### [To do]
Only these lines should appear, exactly: the one containing "brown brick F9:I10 level 1 -> none" and every line after it through the end of the material below.

────────

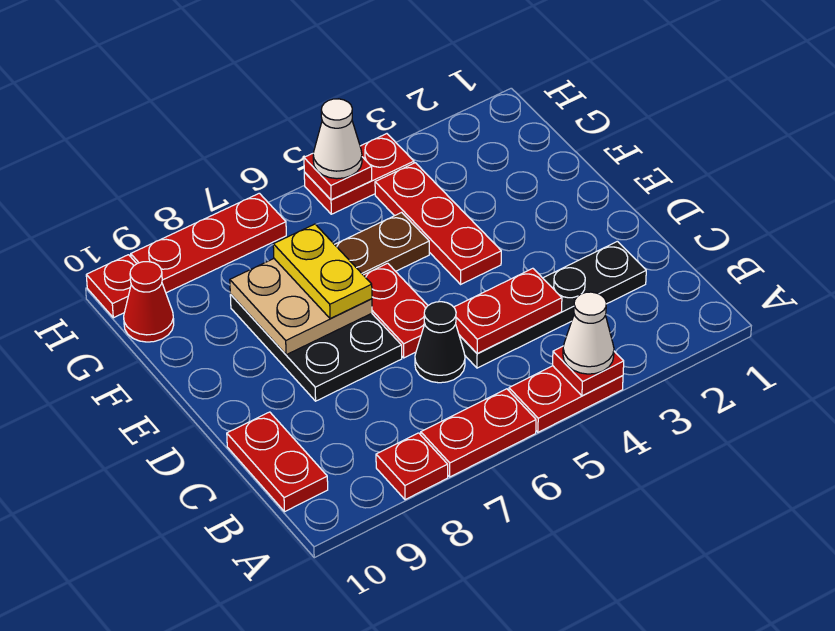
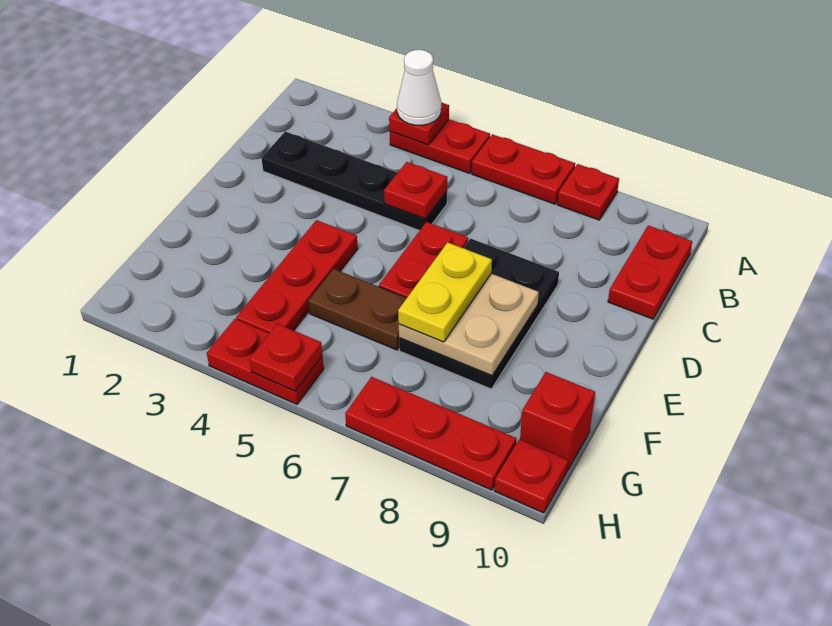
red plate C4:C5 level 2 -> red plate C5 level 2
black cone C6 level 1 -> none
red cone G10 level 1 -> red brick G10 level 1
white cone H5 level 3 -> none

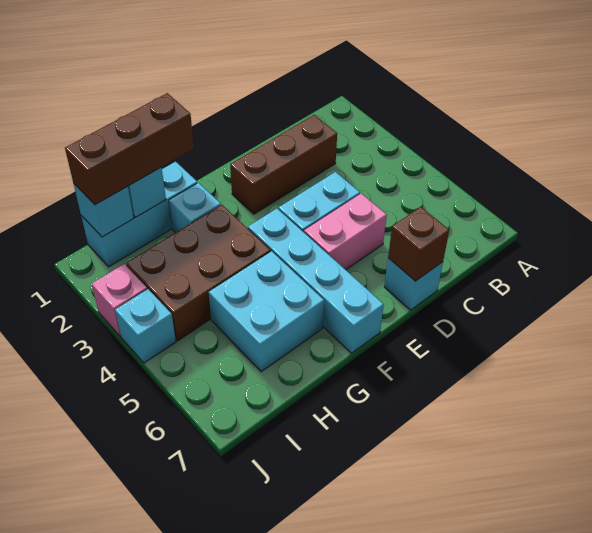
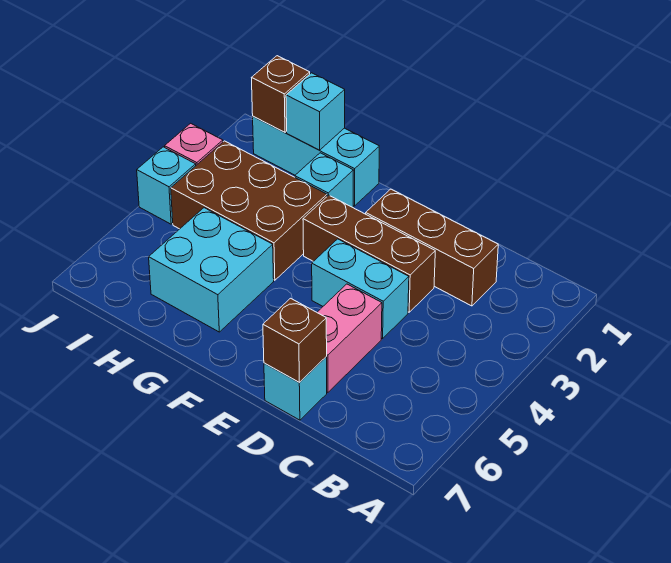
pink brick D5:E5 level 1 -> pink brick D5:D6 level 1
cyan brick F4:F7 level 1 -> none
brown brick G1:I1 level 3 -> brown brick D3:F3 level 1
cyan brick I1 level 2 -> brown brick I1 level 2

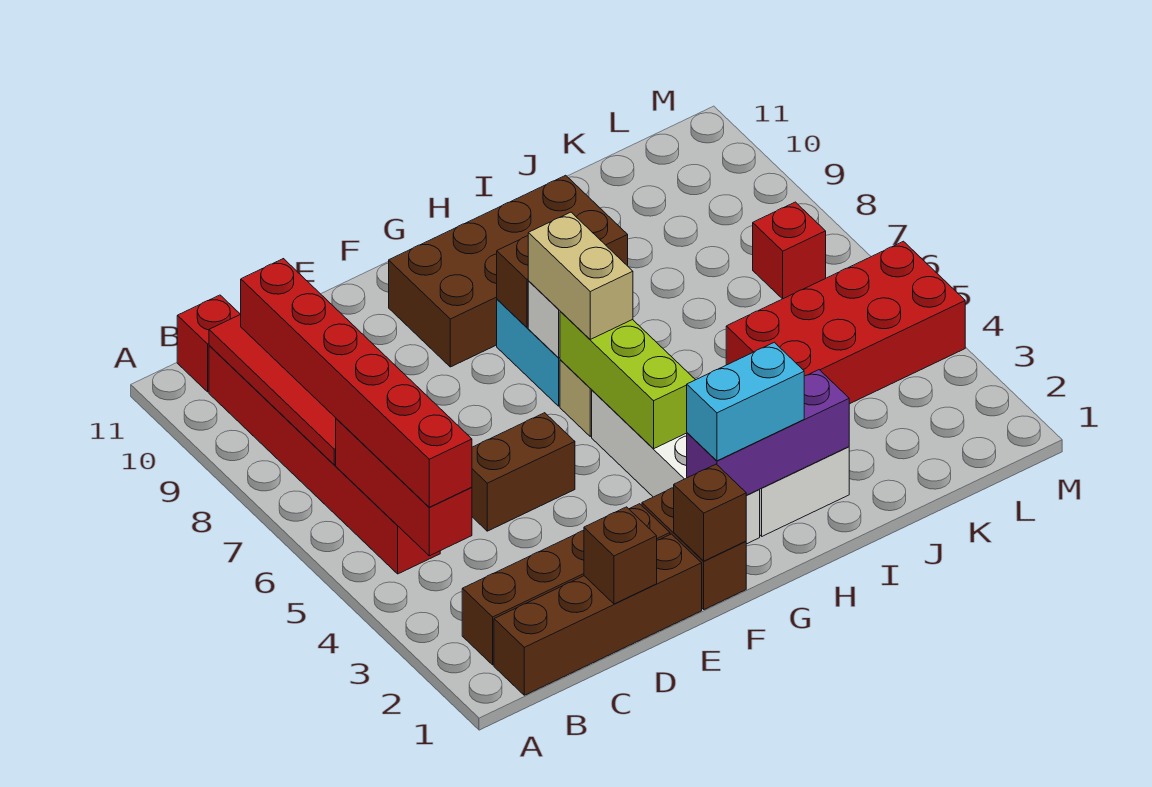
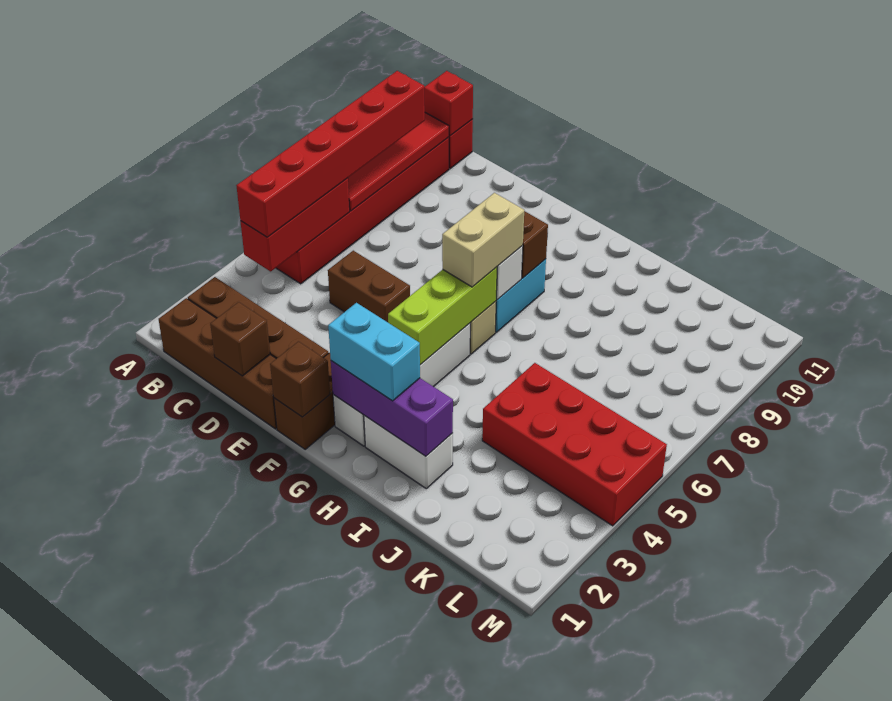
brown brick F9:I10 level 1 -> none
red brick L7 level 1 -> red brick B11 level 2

────────

### [Task solution]
brown brick F9:I10 level 1 -> none
red brick L7 level 1 -> red brick B11 level 2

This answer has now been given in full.